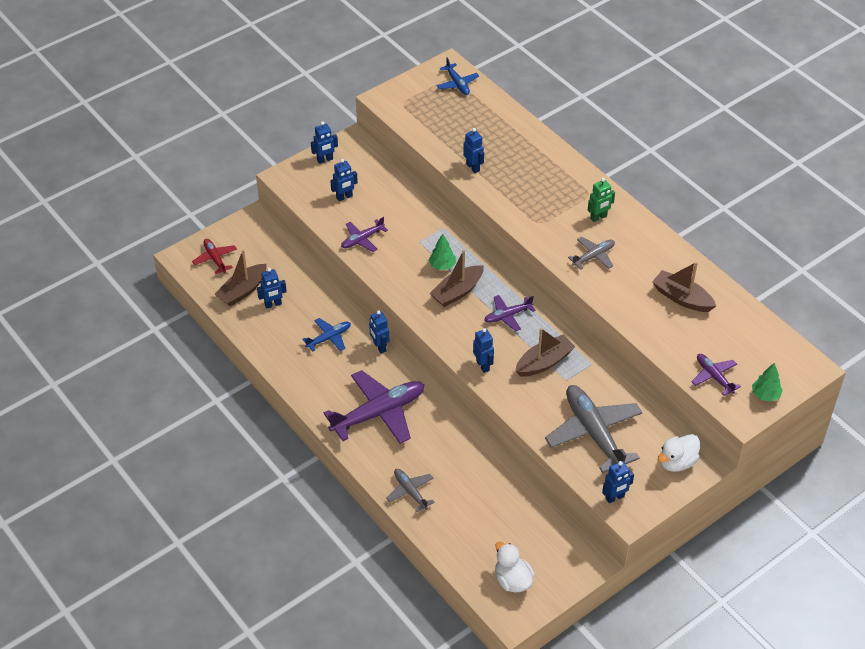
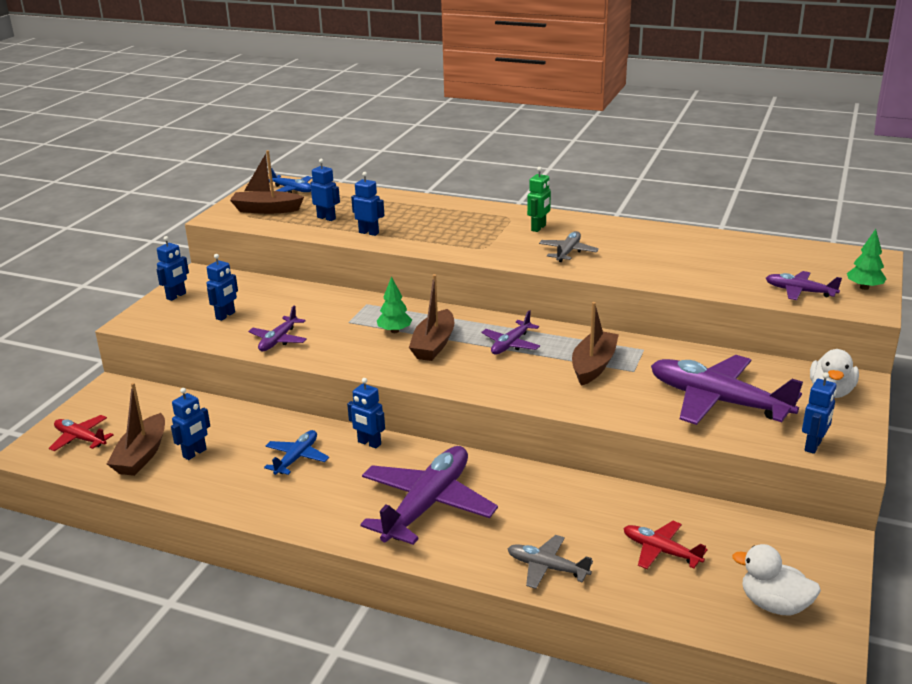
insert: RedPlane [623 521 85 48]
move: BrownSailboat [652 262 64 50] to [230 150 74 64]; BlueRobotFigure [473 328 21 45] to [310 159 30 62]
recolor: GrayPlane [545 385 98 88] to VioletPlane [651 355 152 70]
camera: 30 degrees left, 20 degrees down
+-------+
Requirement:
Word for word, copy every line of the data, excluding any pictures.

Result of the exercise:
insert: RedPlane [623 521 85 48]
move: BrownSailboat [652 262 64 50] to [230 150 74 64]; BlueRobotFigure [473 328 21 45] to [310 159 30 62]
recolor: GrayPlane [545 385 98 88] to VioletPlane [651 355 152 70]
camera: 30 degrees left, 20 degrees down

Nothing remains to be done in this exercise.